From the material that follows, please give the number of lines containing the string "right", and that number alone.

→ **Information**:
-*-
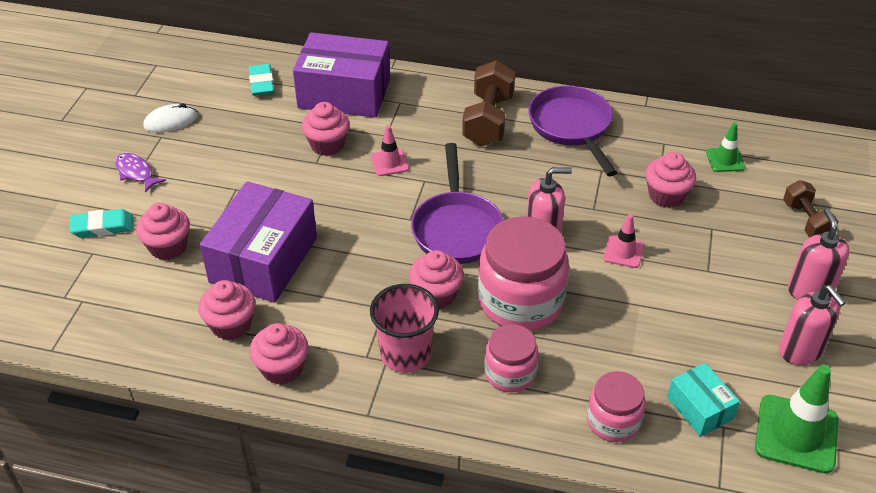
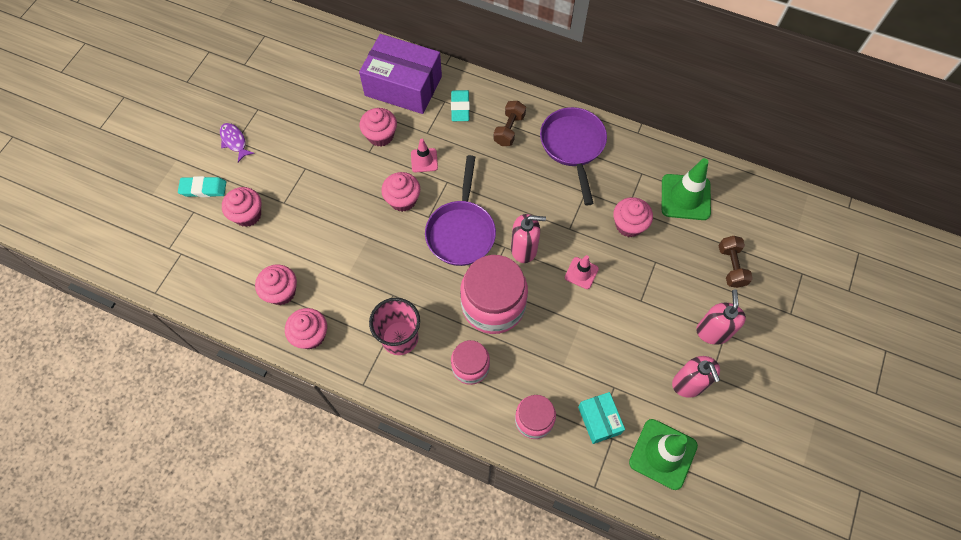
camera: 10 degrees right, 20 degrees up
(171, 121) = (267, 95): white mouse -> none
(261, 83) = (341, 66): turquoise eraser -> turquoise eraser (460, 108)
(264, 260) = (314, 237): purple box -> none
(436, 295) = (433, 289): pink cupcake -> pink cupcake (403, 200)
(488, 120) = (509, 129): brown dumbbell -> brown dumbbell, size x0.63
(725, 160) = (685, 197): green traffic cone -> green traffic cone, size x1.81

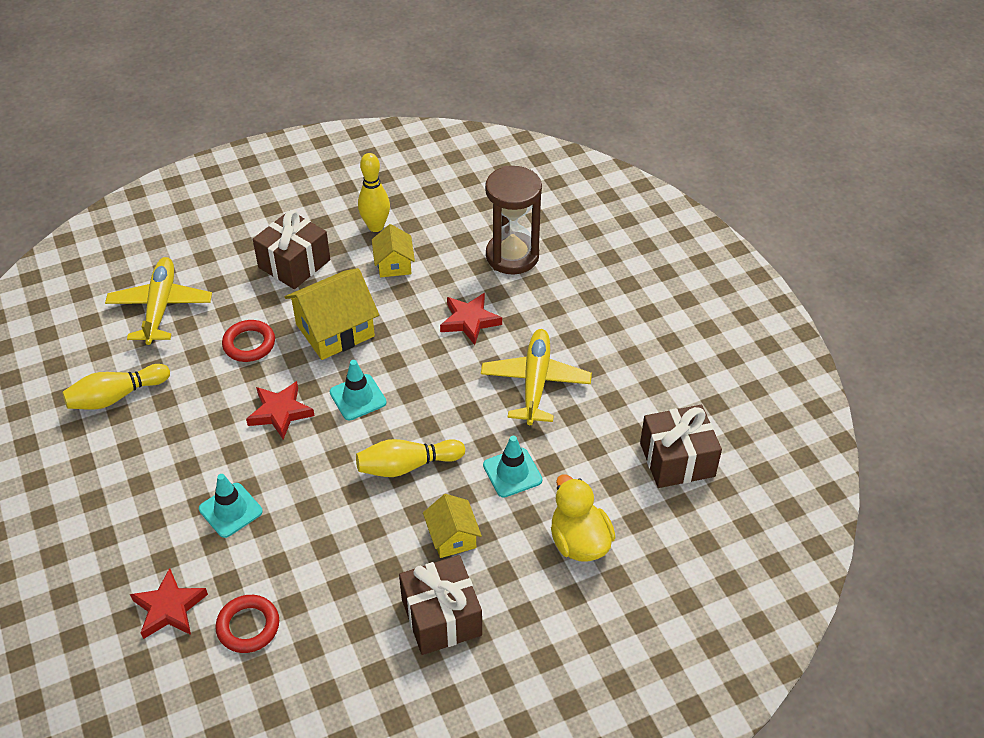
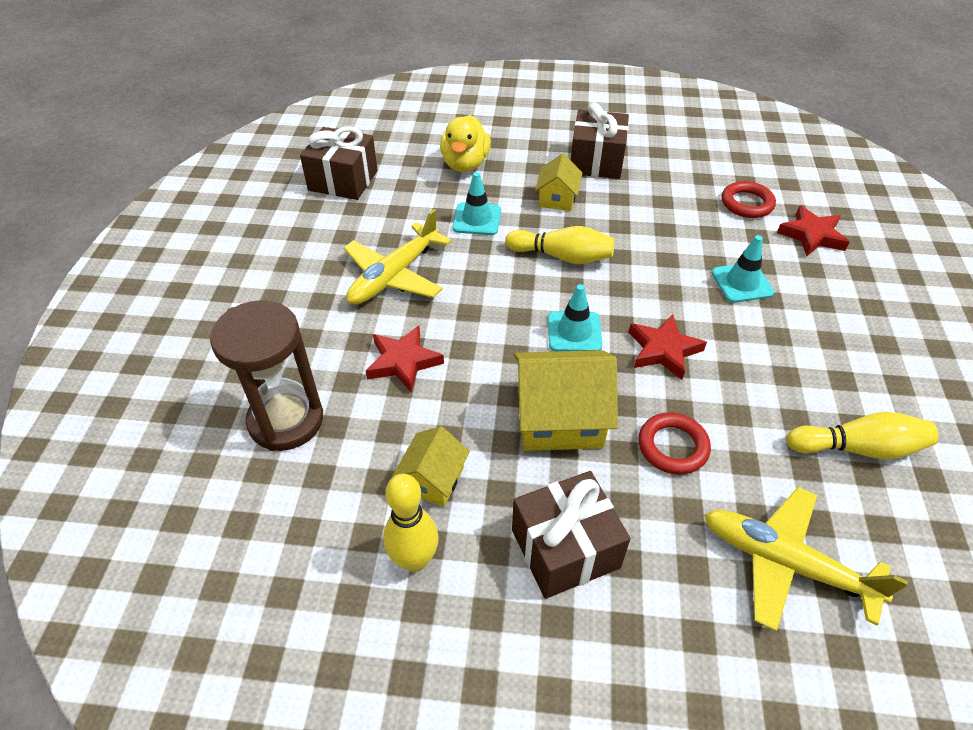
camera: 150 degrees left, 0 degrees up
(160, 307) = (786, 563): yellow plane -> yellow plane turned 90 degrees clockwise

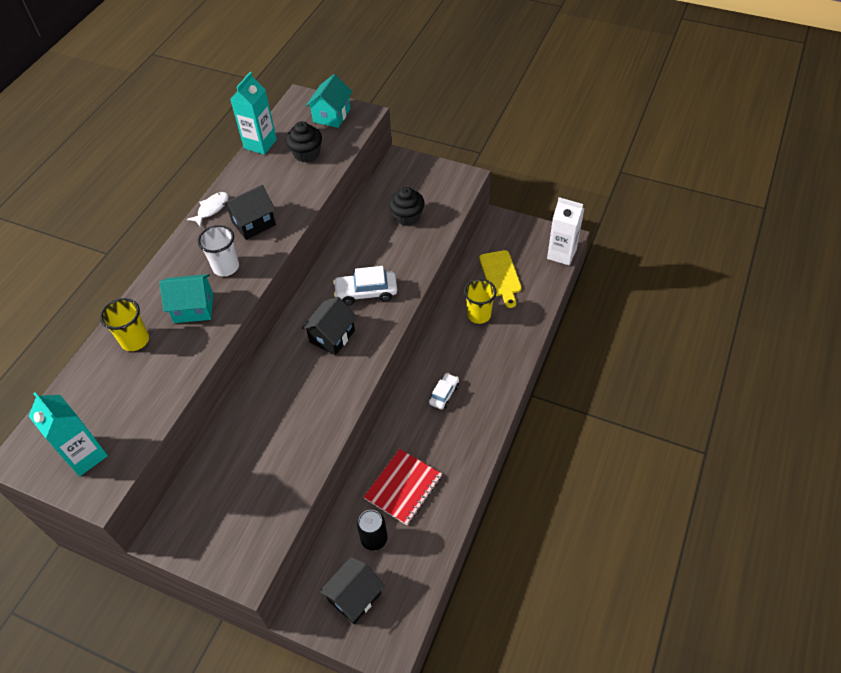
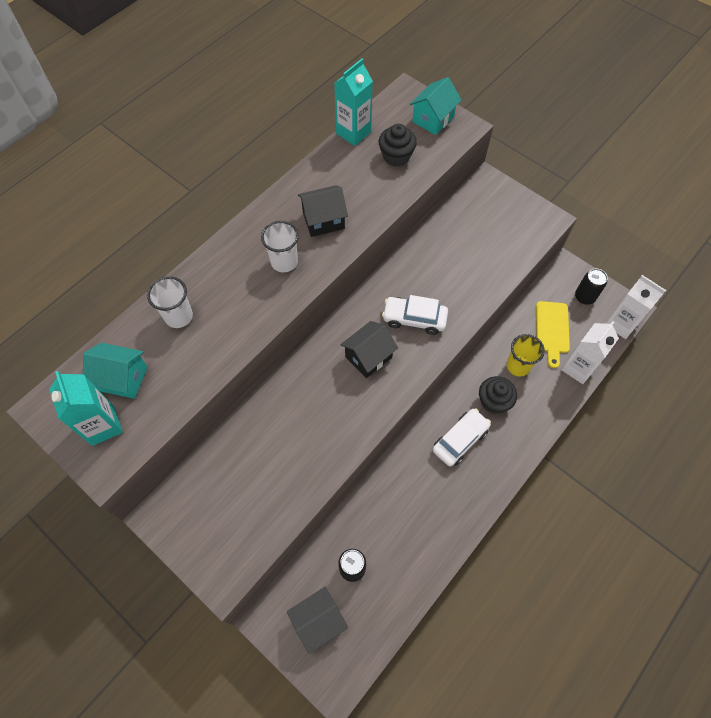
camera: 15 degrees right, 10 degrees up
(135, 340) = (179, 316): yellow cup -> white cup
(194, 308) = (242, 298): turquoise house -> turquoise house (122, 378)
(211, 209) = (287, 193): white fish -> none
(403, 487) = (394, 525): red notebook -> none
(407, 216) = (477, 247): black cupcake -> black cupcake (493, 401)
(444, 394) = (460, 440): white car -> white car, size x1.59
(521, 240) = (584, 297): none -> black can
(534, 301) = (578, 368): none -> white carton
-*-
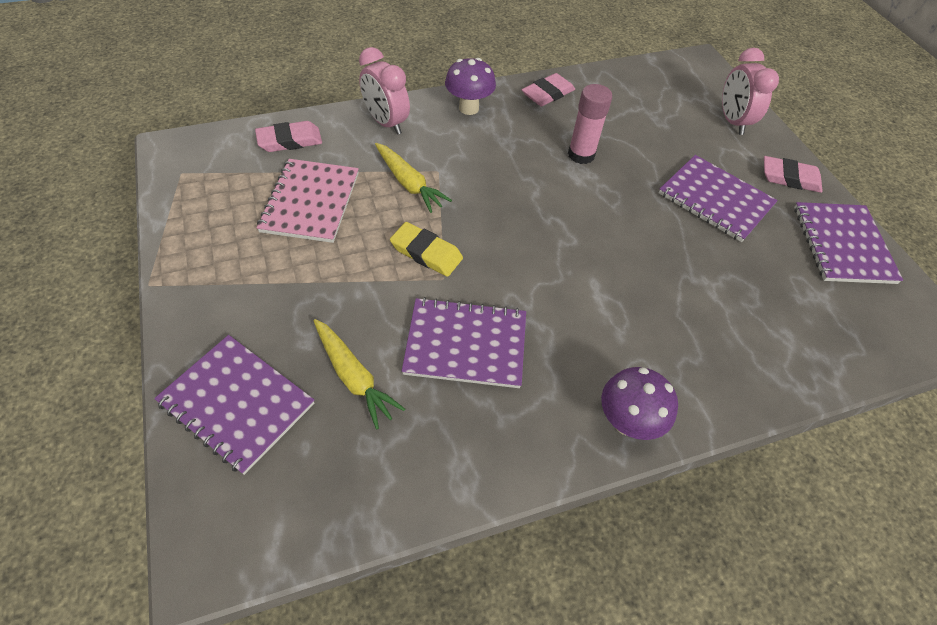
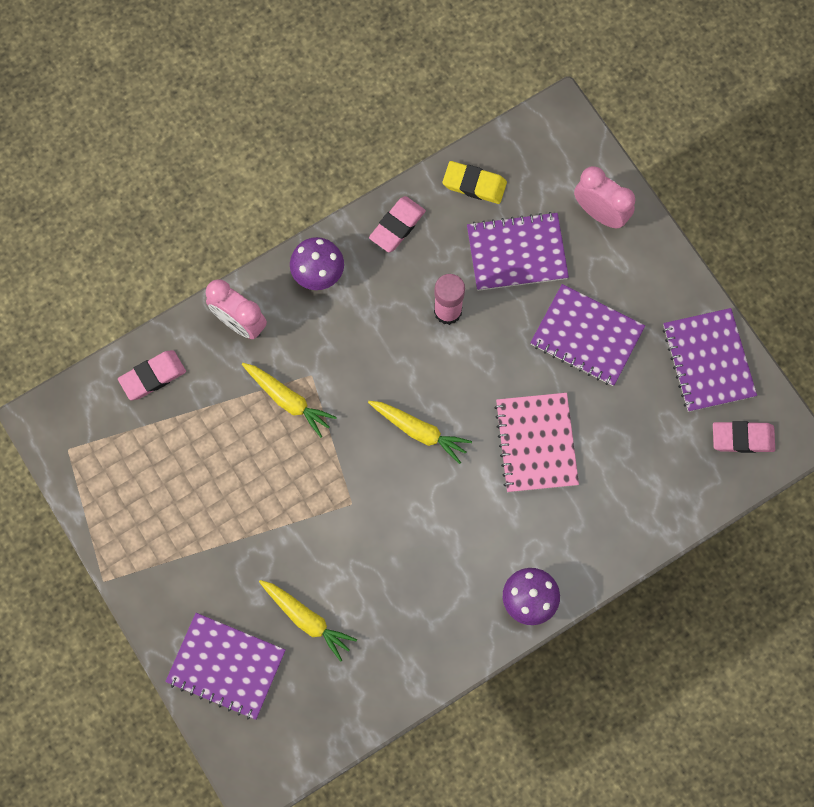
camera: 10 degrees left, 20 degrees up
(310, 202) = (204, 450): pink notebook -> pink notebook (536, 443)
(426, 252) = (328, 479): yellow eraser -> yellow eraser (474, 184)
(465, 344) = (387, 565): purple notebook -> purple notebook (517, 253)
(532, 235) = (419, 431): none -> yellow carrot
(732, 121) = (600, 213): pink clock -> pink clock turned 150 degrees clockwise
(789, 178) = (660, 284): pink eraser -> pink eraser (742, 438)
-*-
→ **Solution for this problem**: 2